A faithful transcription of all the data is required.

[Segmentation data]
- - - - -
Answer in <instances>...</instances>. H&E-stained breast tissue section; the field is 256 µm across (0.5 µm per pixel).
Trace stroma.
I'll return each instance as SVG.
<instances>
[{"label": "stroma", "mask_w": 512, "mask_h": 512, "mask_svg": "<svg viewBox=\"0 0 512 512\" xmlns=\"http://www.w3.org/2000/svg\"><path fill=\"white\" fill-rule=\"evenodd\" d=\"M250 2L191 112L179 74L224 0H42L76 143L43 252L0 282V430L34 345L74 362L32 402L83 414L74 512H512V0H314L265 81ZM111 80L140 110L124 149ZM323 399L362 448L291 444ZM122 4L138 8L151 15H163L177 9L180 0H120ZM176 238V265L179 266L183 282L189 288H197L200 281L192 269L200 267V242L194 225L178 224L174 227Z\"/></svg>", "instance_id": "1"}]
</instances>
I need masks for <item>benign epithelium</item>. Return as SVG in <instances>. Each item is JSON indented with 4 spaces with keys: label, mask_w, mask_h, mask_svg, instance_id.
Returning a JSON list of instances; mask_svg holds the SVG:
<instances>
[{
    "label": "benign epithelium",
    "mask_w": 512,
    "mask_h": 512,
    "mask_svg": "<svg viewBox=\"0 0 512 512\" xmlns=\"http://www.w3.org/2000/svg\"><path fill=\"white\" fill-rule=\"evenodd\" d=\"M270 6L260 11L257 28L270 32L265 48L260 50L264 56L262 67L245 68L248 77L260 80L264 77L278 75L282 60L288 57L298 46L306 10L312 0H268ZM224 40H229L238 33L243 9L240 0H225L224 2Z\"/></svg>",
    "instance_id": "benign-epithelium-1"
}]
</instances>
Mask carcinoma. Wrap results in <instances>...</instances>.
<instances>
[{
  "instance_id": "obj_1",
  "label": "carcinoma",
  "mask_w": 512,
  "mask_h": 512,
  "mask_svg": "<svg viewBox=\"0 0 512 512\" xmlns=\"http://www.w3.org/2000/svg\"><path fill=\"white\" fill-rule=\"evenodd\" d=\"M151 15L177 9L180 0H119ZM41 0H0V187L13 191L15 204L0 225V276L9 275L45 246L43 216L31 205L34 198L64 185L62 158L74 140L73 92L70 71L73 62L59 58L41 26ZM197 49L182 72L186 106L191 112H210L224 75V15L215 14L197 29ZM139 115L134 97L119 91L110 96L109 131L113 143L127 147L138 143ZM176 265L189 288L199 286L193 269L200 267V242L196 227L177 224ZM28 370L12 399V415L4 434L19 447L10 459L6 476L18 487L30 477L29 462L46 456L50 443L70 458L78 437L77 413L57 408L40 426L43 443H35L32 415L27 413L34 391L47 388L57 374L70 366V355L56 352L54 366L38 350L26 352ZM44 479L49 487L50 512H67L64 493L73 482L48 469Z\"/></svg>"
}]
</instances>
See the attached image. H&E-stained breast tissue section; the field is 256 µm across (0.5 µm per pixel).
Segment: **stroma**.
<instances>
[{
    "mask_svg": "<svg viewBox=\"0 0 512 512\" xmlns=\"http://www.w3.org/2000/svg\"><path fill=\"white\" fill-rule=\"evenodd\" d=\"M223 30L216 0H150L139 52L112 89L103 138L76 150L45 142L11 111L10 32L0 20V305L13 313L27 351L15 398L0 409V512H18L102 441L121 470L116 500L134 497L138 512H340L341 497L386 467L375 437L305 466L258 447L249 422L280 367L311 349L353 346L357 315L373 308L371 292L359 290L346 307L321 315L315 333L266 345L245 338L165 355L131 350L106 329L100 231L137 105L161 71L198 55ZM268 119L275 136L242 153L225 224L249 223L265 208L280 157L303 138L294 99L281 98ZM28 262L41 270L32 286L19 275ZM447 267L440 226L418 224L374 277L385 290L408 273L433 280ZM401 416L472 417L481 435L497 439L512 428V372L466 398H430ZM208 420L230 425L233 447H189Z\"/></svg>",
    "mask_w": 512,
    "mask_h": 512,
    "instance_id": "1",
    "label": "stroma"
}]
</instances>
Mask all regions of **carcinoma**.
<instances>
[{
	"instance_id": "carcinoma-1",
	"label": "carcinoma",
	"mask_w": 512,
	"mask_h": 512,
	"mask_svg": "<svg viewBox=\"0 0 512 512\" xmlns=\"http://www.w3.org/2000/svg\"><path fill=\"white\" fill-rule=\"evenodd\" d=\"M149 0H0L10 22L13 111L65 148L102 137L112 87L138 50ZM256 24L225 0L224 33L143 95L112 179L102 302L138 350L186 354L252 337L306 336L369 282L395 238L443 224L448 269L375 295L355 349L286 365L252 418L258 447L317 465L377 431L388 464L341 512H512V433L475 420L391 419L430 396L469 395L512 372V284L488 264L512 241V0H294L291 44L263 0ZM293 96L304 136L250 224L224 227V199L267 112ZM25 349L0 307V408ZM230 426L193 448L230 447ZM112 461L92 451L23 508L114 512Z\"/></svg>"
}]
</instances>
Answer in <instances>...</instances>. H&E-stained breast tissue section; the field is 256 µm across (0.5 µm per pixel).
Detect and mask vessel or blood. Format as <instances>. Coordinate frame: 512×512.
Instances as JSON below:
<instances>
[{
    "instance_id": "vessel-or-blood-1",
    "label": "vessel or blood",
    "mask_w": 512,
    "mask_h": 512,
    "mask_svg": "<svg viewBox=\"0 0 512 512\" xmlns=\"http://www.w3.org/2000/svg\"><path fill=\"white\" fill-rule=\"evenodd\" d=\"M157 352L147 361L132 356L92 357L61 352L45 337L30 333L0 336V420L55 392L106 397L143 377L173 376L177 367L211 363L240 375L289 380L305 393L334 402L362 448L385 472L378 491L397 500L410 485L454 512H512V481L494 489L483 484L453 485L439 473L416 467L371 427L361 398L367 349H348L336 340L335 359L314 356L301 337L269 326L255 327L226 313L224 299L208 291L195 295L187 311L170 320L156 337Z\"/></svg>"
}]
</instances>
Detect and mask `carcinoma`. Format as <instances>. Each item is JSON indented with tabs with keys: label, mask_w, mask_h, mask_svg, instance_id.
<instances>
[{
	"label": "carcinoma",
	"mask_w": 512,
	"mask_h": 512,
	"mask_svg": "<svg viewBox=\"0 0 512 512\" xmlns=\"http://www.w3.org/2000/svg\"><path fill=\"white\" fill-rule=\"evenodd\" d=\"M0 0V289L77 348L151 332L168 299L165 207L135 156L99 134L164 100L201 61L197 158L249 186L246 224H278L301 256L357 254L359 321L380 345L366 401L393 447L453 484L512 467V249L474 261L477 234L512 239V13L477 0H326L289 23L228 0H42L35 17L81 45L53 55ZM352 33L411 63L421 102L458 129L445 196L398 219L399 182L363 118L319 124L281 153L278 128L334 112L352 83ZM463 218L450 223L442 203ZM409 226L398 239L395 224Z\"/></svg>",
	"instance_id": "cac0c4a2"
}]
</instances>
- - - - -
• _Written reply_:
Answer in <instances>...</instances>. H&E-stained breast tissue section; the field is 256 µm across (0.5 µm per pixel).
Trace stroma.
I'll return each instance as SVG.
<instances>
[{"label": "stroma", "mask_w": 512, "mask_h": 512, "mask_svg": "<svg viewBox=\"0 0 512 512\" xmlns=\"http://www.w3.org/2000/svg\"><path fill=\"white\" fill-rule=\"evenodd\" d=\"M250 2L191 112L179 74L224 0H42L76 143L43 252L0 282V430L34 345L74 362L32 402L83 414L74 512H512V0H314L265 81ZM111 80L140 110L124 149ZM323 399L362 448L291 444ZM122 4L138 8L151 15H163L177 9L180 0H120ZM176 238V265L179 266L183 282L189 288H197L200 281L192 269L200 267V242L194 225L178 224L174 227Z\"/></svg>", "instance_id": "1"}]
</instances>
I need masks for <item>benign epithelium</item>. Return as SVG in <instances>. Each item is JSON indented with 4 spaces with keys: label, mask_w, mask_h, mask_svg, instance_id.
Returning a JSON list of instances; mask_svg holds the SVG:
<instances>
[{
    "label": "benign epithelium",
    "mask_w": 512,
    "mask_h": 512,
    "mask_svg": "<svg viewBox=\"0 0 512 512\" xmlns=\"http://www.w3.org/2000/svg\"><path fill=\"white\" fill-rule=\"evenodd\" d=\"M270 6L260 11L257 28L270 32L265 48L260 50L264 56L262 67L245 68L248 77L260 80L264 77L278 75L282 60L288 57L298 46L306 10L312 0H268ZM224 40H229L238 33L243 9L240 0H225L224 2Z\"/></svg>",
    "instance_id": "benign-epithelium-1"
}]
</instances>
Mask carcinoma. Wrap results in <instances>...</instances>.
<instances>
[{
  "instance_id": "obj_1",
  "label": "carcinoma",
  "mask_w": 512,
  "mask_h": 512,
  "mask_svg": "<svg viewBox=\"0 0 512 512\" xmlns=\"http://www.w3.org/2000/svg\"><path fill=\"white\" fill-rule=\"evenodd\" d=\"M151 15L177 9L180 0H119ZM41 0H0V187L13 191L15 204L0 225V276L9 275L45 246L43 216L31 205L34 198L64 185L62 158L74 140L73 92L70 71L73 62L59 58L41 26ZM197 49L182 72L186 106L191 112H210L224 75V15L215 14L197 29ZM139 115L134 97L119 91L110 96L109 131L113 143L127 147L138 143ZM176 265L189 288L199 286L193 269L200 267V242L196 227L177 224ZM28 370L12 399V415L4 434L19 447L10 459L6 476L18 487L30 477L29 462L46 456L50 443L70 458L78 437L77 413L57 408L40 426L43 443H35L32 415L27 413L34 391L47 388L57 374L70 366V355L56 352L54 366L38 350L26 352ZM44 479L49 487L50 512H67L64 493L73 482L48 469Z\"/></svg>"
}]
</instances>
See the attached image. H&E-stained breast tissue section; the field is 256 µm across (0.5 µm per pixel).
Segment: **stroma**.
<instances>
[{
    "mask_svg": "<svg viewBox=\"0 0 512 512\" xmlns=\"http://www.w3.org/2000/svg\"><path fill=\"white\" fill-rule=\"evenodd\" d=\"M223 30L216 0H150L139 52L112 89L103 138L76 150L45 142L11 111L10 32L0 20V305L13 313L27 351L15 398L0 409V512H18L102 441L121 470L116 500L134 497L138 512H340L341 497L386 467L375 437L305 466L258 447L249 422L280 367L311 349L353 346L357 315L373 308L371 292L359 290L346 307L321 315L315 333L266 345L245 338L165 355L131 350L106 329L100 231L137 105L161 71L198 55ZM268 119L275 136L242 153L225 224L249 223L265 208L280 157L303 138L294 99L281 98ZM28 262L41 270L32 286L19 275ZM447 267L440 226L418 224L374 277L385 290L408 273L433 280ZM401 416L472 417L481 435L497 439L512 428V372L466 398H430ZM208 420L230 425L233 447H189Z\"/></svg>",
    "mask_w": 512,
    "mask_h": 512,
    "instance_id": "1",
    "label": "stroma"
}]
</instances>
Mask all regions of **carcinoma**.
<instances>
[{
	"instance_id": "carcinoma-1",
	"label": "carcinoma",
	"mask_w": 512,
	"mask_h": 512,
	"mask_svg": "<svg viewBox=\"0 0 512 512\" xmlns=\"http://www.w3.org/2000/svg\"><path fill=\"white\" fill-rule=\"evenodd\" d=\"M149 0H0L10 22L13 111L65 148L102 137L112 87L138 50ZM256 24L225 0L224 33L143 95L112 179L102 302L138 350L186 354L252 337L306 336L369 282L395 238L443 224L448 269L375 295L355 349L286 365L252 418L258 447L317 465L377 431L388 464L341 512H512V433L475 420L391 419L430 396L469 395L512 372V284L488 264L512 241V0H294L291 44L263 0ZM293 96L304 136L250 224L224 227V199L267 112ZM25 349L0 307V408ZM230 426L193 448L230 447ZM112 461L92 451L23 508L114 512Z\"/></svg>"
}]
</instances>
Answer in <instances>...</instances>. H&E-stained breast tissue section; the field is 256 µm across (0.5 µm per pixel).
Detect and mask vessel or blood. Format as <instances>. Coordinate frame: 512×512.
Instances as JSON below:
<instances>
[{
    "instance_id": "vessel-or-blood-1",
    "label": "vessel or blood",
    "mask_w": 512,
    "mask_h": 512,
    "mask_svg": "<svg viewBox=\"0 0 512 512\" xmlns=\"http://www.w3.org/2000/svg\"><path fill=\"white\" fill-rule=\"evenodd\" d=\"M157 352L147 361L132 356L92 357L61 352L45 337L30 333L0 336V420L55 392L106 397L143 377L173 376L177 367L211 363L240 375L289 380L305 393L334 402L362 448L385 472L378 491L397 500L410 485L454 512H512V481L494 489L483 484L453 485L439 473L416 467L371 427L361 398L367 349H348L336 340L335 359L314 356L301 337L269 326L255 327L226 313L224 299L208 291L195 295L187 311L170 320L156 337Z\"/></svg>"
}]
</instances>
Detect and mask `carcinoma`. Format as <instances>. Each item is JSON indented with tabs with keys: label, mask_w, mask_h, mask_svg, instance_id.
<instances>
[{
	"label": "carcinoma",
	"mask_w": 512,
	"mask_h": 512,
	"mask_svg": "<svg viewBox=\"0 0 512 512\" xmlns=\"http://www.w3.org/2000/svg\"><path fill=\"white\" fill-rule=\"evenodd\" d=\"M0 0V289L77 348L151 332L168 299L165 207L135 156L99 134L164 100L201 61L197 158L249 186L246 224H278L301 256L357 254L359 321L380 345L366 401L393 447L453 484L512 467V249L474 261L477 234L512 239V13L477 0H326L289 23L228 0H42L35 17L81 45L53 55ZM352 33L411 63L421 102L458 129L445 196L398 219L399 182L363 118L319 124L281 153L278 128L334 112L352 83ZM463 218L450 223L442 203ZM409 226L398 239L395 224Z\"/></svg>",
	"instance_id": "cac0c4a2"
}]
</instances>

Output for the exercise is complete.